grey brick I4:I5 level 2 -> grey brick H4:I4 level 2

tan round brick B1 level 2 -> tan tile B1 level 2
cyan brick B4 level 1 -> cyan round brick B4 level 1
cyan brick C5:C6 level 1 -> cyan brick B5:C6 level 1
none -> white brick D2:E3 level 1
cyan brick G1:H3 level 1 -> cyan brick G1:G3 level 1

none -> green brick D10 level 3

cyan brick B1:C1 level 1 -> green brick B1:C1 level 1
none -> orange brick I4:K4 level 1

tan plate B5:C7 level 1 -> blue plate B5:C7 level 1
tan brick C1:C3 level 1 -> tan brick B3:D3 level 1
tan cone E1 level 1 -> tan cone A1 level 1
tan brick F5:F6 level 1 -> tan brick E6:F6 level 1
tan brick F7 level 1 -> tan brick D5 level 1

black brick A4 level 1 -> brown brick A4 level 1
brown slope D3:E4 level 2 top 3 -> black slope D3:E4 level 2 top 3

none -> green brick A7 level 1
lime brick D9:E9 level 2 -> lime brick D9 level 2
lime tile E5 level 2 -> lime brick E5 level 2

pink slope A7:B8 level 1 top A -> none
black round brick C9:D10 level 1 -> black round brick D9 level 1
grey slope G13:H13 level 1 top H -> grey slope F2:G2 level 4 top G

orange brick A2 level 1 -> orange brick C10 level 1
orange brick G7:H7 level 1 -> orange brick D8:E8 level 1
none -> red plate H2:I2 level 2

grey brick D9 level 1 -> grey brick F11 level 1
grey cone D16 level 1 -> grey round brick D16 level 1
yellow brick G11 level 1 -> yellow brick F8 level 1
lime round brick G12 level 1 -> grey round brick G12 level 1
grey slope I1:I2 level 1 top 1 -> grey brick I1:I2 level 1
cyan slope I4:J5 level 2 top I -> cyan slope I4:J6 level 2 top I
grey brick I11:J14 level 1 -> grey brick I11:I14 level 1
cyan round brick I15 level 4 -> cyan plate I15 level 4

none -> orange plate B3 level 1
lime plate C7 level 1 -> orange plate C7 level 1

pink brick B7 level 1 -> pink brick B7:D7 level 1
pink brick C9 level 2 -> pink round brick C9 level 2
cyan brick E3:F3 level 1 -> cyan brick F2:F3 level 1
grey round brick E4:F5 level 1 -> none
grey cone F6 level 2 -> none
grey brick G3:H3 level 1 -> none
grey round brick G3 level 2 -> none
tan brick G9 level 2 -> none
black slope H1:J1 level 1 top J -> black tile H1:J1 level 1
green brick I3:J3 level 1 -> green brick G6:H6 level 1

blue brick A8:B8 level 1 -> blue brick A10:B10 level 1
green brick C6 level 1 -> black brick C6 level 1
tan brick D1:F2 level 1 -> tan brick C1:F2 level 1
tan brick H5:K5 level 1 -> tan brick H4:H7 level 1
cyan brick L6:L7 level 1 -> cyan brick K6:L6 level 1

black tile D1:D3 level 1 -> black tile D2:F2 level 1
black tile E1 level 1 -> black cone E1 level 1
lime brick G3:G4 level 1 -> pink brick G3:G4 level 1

——

## REQUIRED ACTION
Would you copy the data exactly as shown above?

## SOLUTION TO THE EXERCISE
grey brick I4:I5 level 2 -> grey brick H4:I4 level 2

tan round brick B1 level 2 -> tan tile B1 level 2
cyan brick B4 level 1 -> cyan round brick B4 level 1
cyan brick C5:C6 level 1 -> cyan brick B5:C6 level 1
none -> white brick D2:E3 level 1
cyan brick G1:H3 level 1 -> cyan brick G1:G3 level 1

none -> green brick D10 level 3

cyan brick B1:C1 level 1 -> green brick B1:C1 level 1
none -> orange brick I4:K4 level 1

tan plate B5:C7 level 1 -> blue plate B5:C7 level 1
tan brick C1:C3 level 1 -> tan brick B3:D3 level 1
tan cone E1 level 1 -> tan cone A1 level 1
tan brick F5:F6 level 1 -> tan brick E6:F6 level 1
tan brick F7 level 1 -> tan brick D5 level 1

black brick A4 level 1 -> brown brick A4 level 1
brown slope D3:E4 level 2 top 3 -> black slope D3:E4 level 2 top 3

none -> green brick A7 level 1
lime brick D9:E9 level 2 -> lime brick D9 level 2
lime tile E5 level 2 -> lime brick E5 level 2

pink slope A7:B8 level 1 top A -> none
black round brick C9:D10 level 1 -> black round brick D9 level 1
grey slope G13:H13 level 1 top H -> grey slope F2:G2 level 4 top G

orange brick A2 level 1 -> orange brick C10 level 1
orange brick G7:H7 level 1 -> orange brick D8:E8 level 1
none -> red plate H2:I2 level 2

grey brick D9 level 1 -> grey brick F11 level 1
grey cone D16 level 1 -> grey round brick D16 level 1
yellow brick G11 level 1 -> yellow brick F8 level 1
lime round brick G12 level 1 -> grey round brick G12 level 1
grey slope I1:I2 level 1 top 1 -> grey brick I1:I2 level 1
cyan slope I4:J5 level 2 top I -> cyan slope I4:J6 level 2 top I
grey brick I11:J14 level 1 -> grey brick I11:I14 level 1
cyan round brick I15 level 4 -> cyan plate I15 level 4

none -> orange plate B3 level 1
lime plate C7 level 1 -> orange plate C7 level 1

pink brick B7 level 1 -> pink brick B7:D7 level 1
pink brick C9 level 2 -> pink round brick C9 level 2
cyan brick E3:F3 level 1 -> cyan brick F2:F3 level 1
grey round brick E4:F5 level 1 -> none
grey cone F6 level 2 -> none
grey brick G3:H3 level 1 -> none
grey round brick G3 level 2 -> none
tan brick G9 level 2 -> none
black slope H1:J1 level 1 top J -> black tile H1:J1 level 1
green brick I3:J3 level 1 -> green brick G6:H6 level 1

blue brick A8:B8 level 1 -> blue brick A10:B10 level 1
green brick C6 level 1 -> black brick C6 level 1
tan brick D1:F2 level 1 -> tan brick C1:F2 level 1
tan brick H5:K5 level 1 -> tan brick H4:H7 level 1
cyan brick L6:L7 level 1 -> cyan brick K6:L6 level 1

black tile D1:D3 level 1 -> black tile D2:F2 level 1
black tile E1 level 1 -> black cone E1 level 1
lime brick G3:G4 level 1 -> pink brick G3:G4 level 1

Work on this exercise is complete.